### Data section

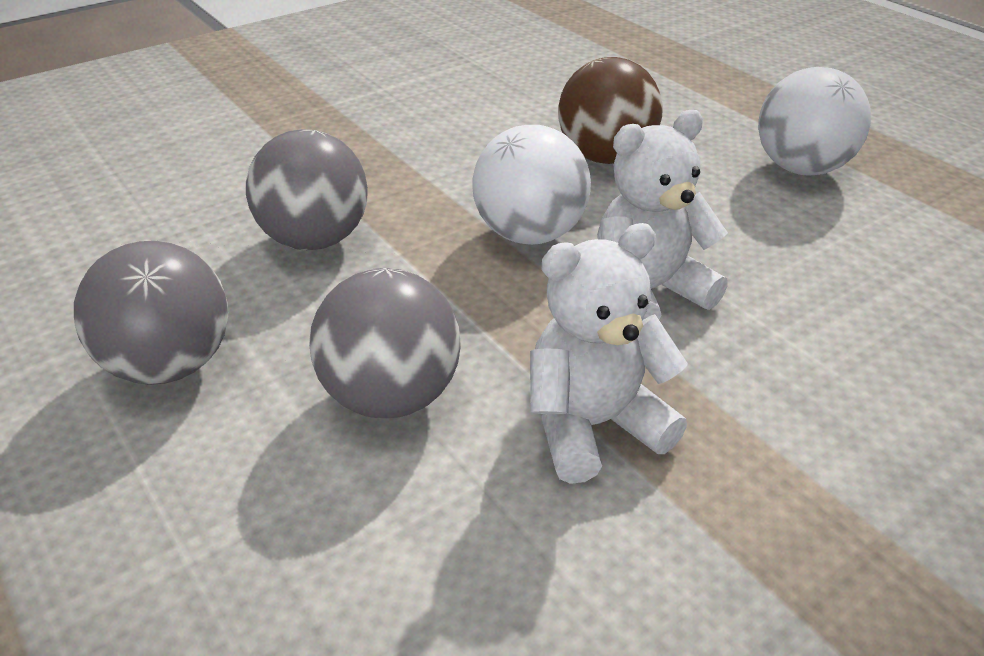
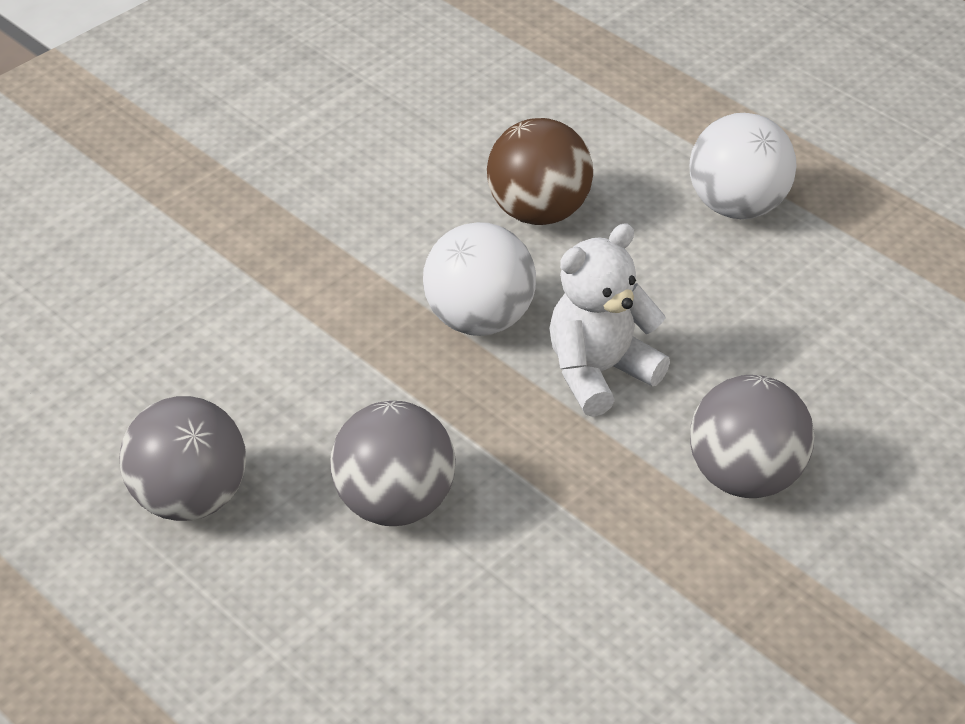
camera: 10 degrees left, 5 degrees up
(315, 239) = (271, 350): grey ball -> grey ball (745, 477)
(593, 426) = (569, 508): white teddy bear -> none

######

All of the data above needs to be retyped exactly, with the pictures removed.

**Output for this exercise**.
camera: 10 degrees left, 5 degrees up
(315, 239) = (271, 350): grey ball -> grey ball (745, 477)
(593, 426) = (569, 508): white teddy bear -> none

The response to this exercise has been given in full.